Object change descriptions

○ ○ ○ ○ ○

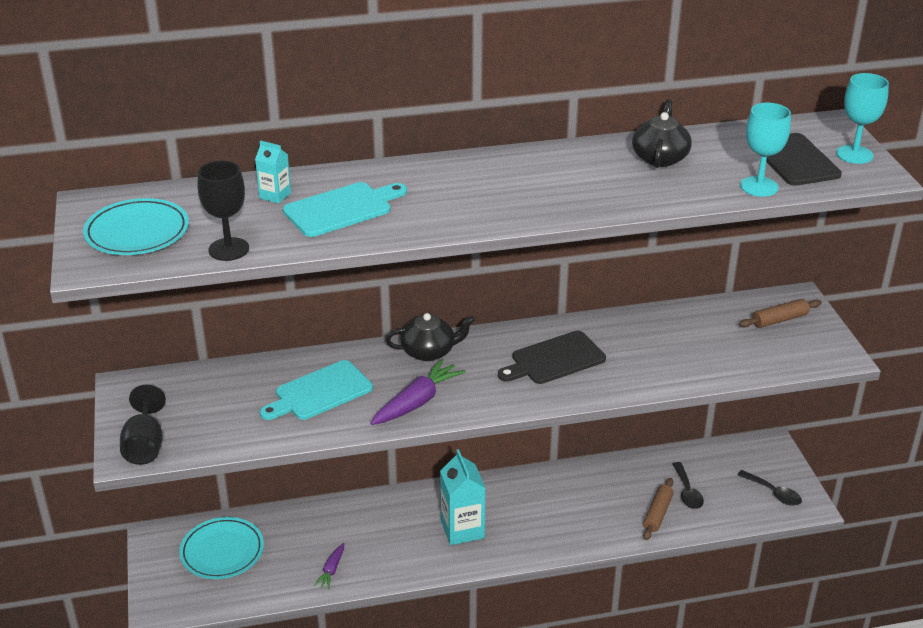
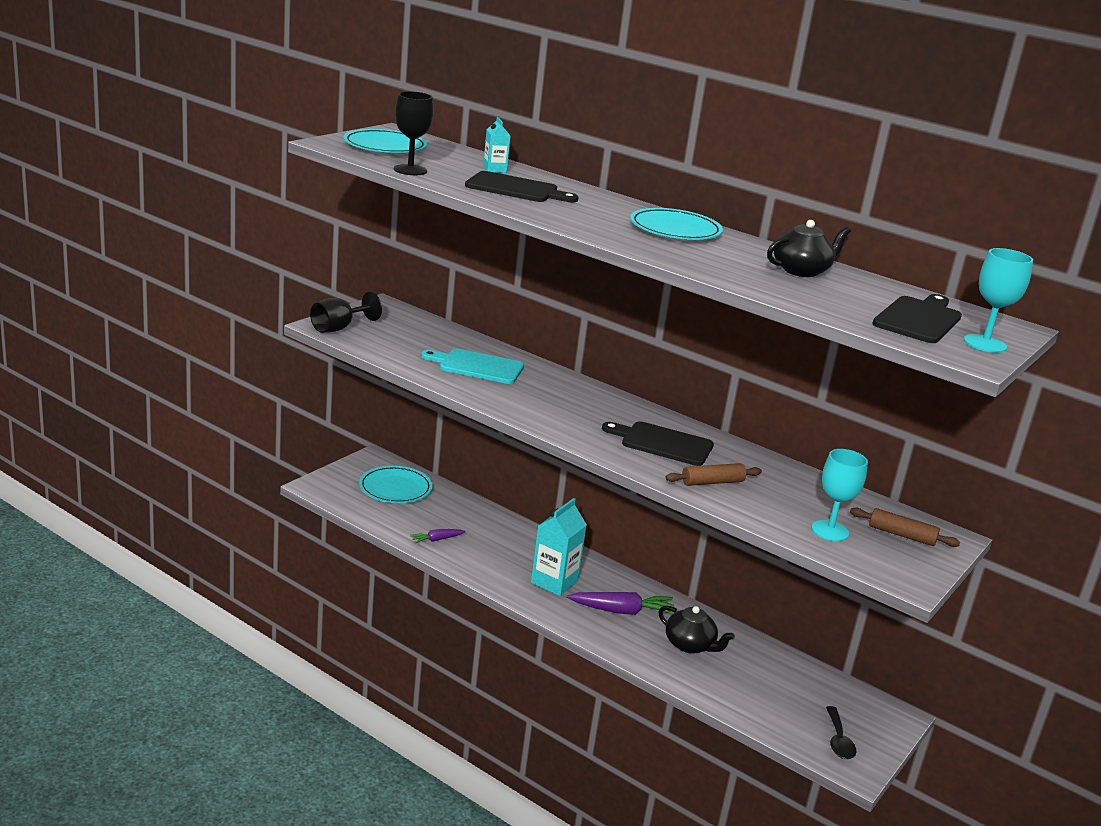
camera: 45 degrees right, 10 degrees down
(342, 209) = (516, 189): turquoise cutting board -> black cutting board
(417, 402) = (524, 404): purple carrot -> purple carrot (622, 611)
(429, 351) = (586, 391): black teapot -> black teapot (690, 645)
(521, 172) = (675, 230): none -> turquoise plate
(657, 514) = (712, 678): brown rolling pin -> brown rolling pin (712, 482)
(687, 492) = (762, 686): black spoon -> none
(759, 186) = (841, 313): turquoise goblet -> turquoise goblet (830, 531)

○ ○ ○ ○ ○

Task details: No pictures belong in the copy; output every record exactly.

Reply:
camera: 45 degrees right, 10 degrees down
(342, 209) = (516, 189): turquoise cutting board -> black cutting board
(417, 402) = (524, 404): purple carrot -> purple carrot (622, 611)
(429, 351) = (586, 391): black teapot -> black teapot (690, 645)
(521, 172) = (675, 230): none -> turquoise plate
(657, 514) = (712, 678): brown rolling pin -> brown rolling pin (712, 482)
(687, 492) = (762, 686): black spoon -> none
(759, 186) = (841, 313): turquoise goblet -> turquoise goblet (830, 531)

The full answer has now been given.